• **PROVIDED INFORMATION**:
++++++++++++++++++++

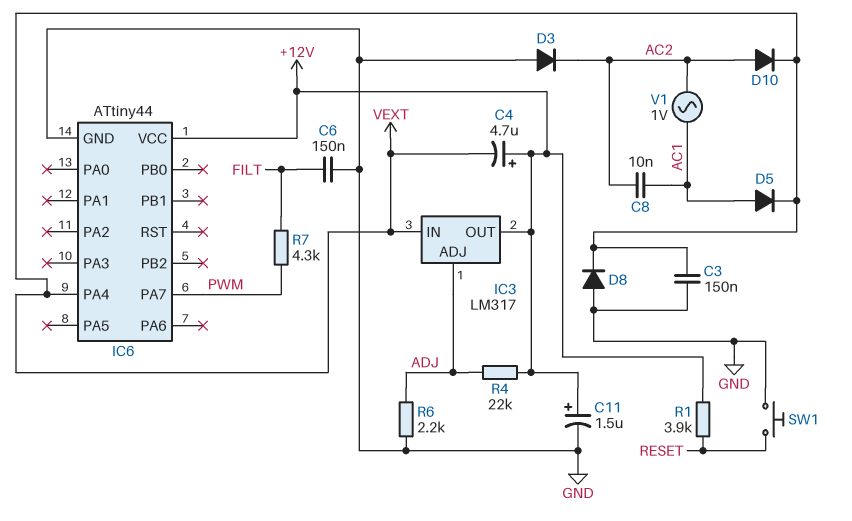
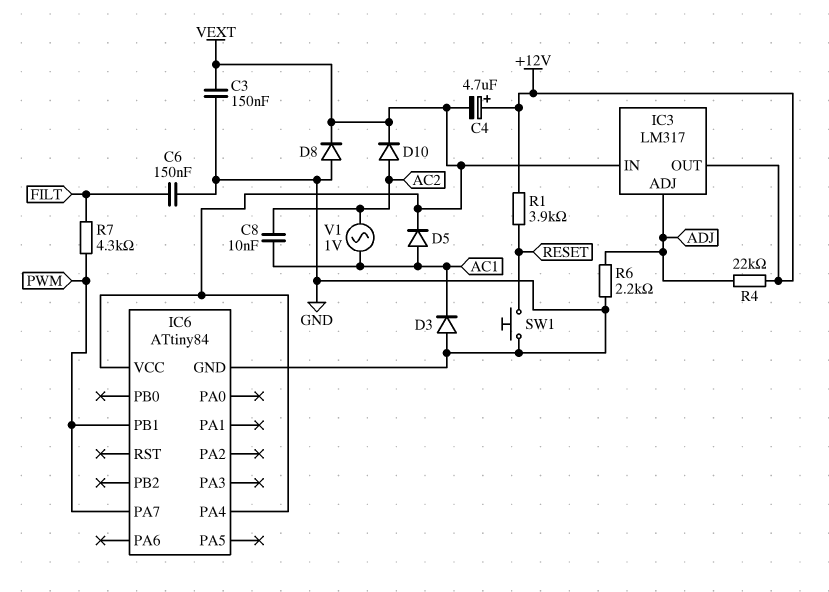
C11: 1.5uF (plus +12V, minus GND) -> none
D3: diode (A GND, K AC2) -> diode (A GND, K AC1)
IC6: ATtiny44 -> ATtiny84
IC6 pin PB1: none -> PWM
IC6 pin VCC: +12V -> VEXT

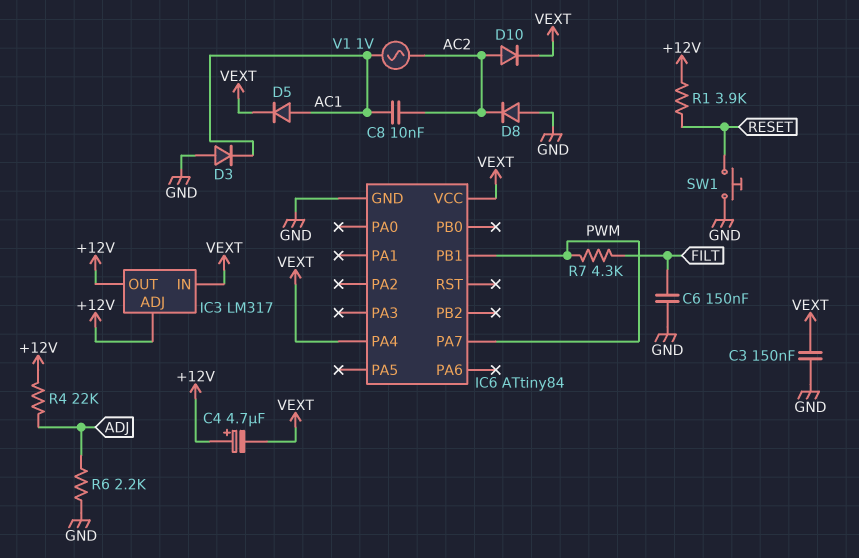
D8: diode (A GND, K VEXT) -> diode (A GND, K AC2)
IC3 pin ADJ: ADJ -> +12V

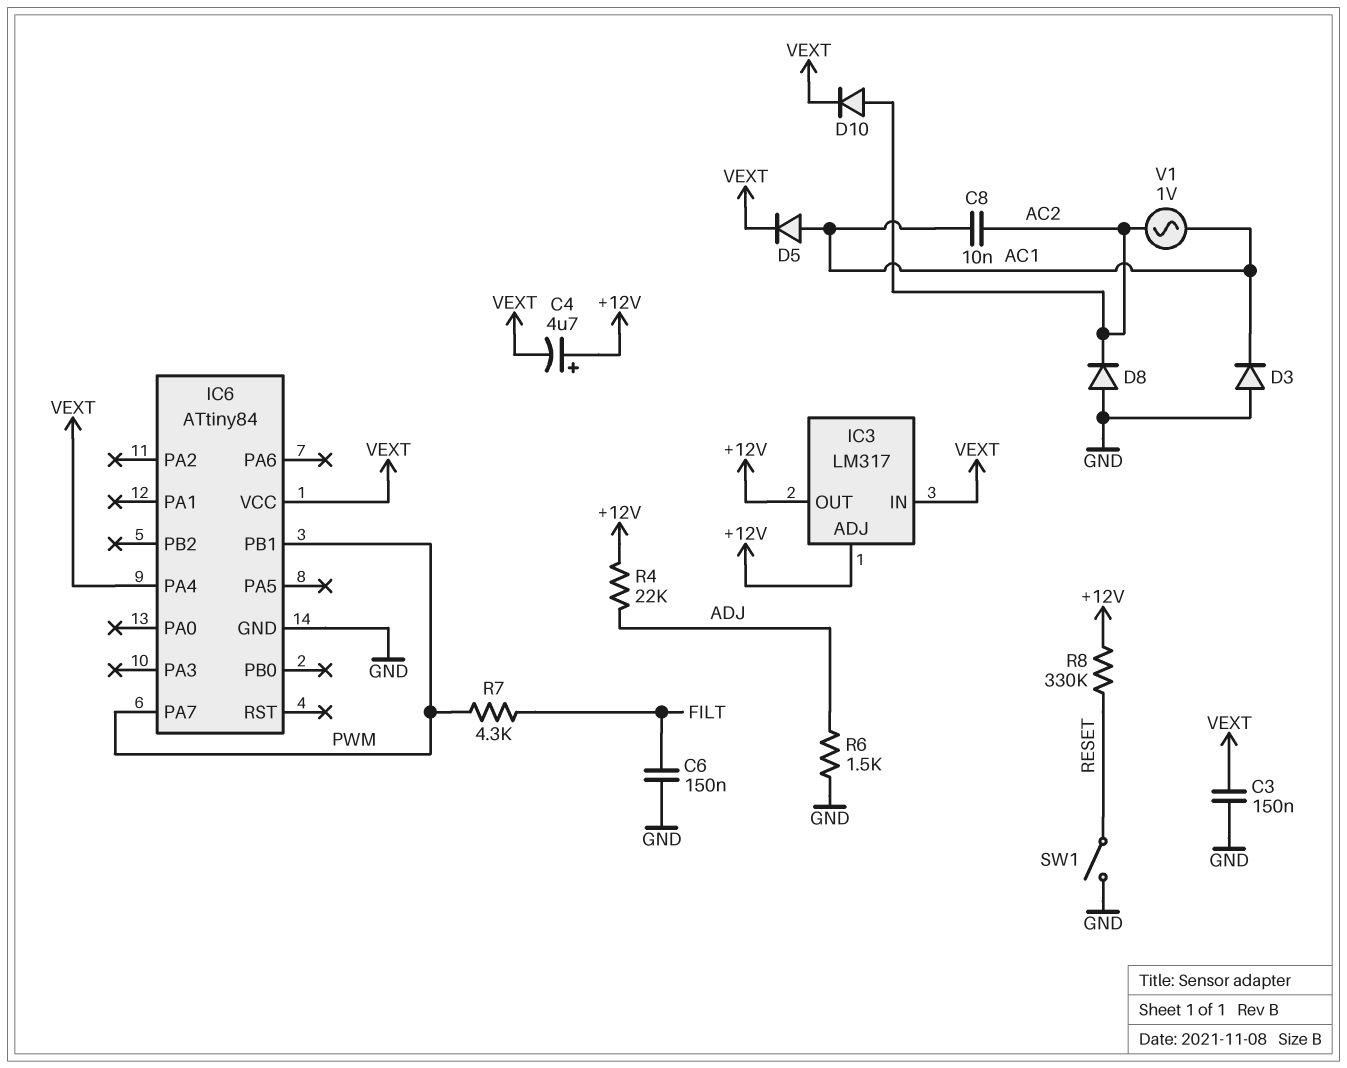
R1: 3.9k (+12V, RESET) -> none
R6: 2.2k (ADJ, GND) -> 1.5k (ADJ, GND)
R8: none -> 330k (+12V, RESET)
SW1: button (GND, RESET) -> switch (GND, RESET)

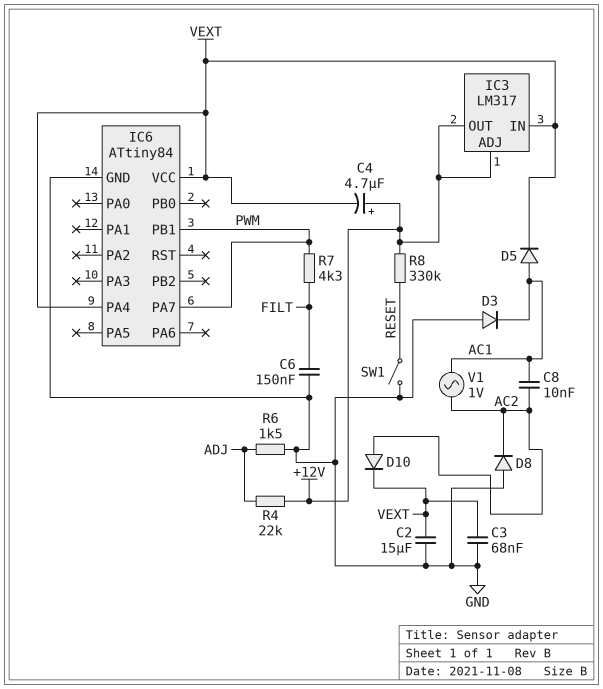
C2: none -> 15uF (GND, VEXT)
C3: 150nF (GND, VEXT) -> 68nF (GND, VEXT)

++++++++++++++++++++

• **WHAT THIS TASK INVOLVES**:
Reply with a number only, showing how many lines of the material contain the word "RESET".

• **SOLVED EXERCISE**:
3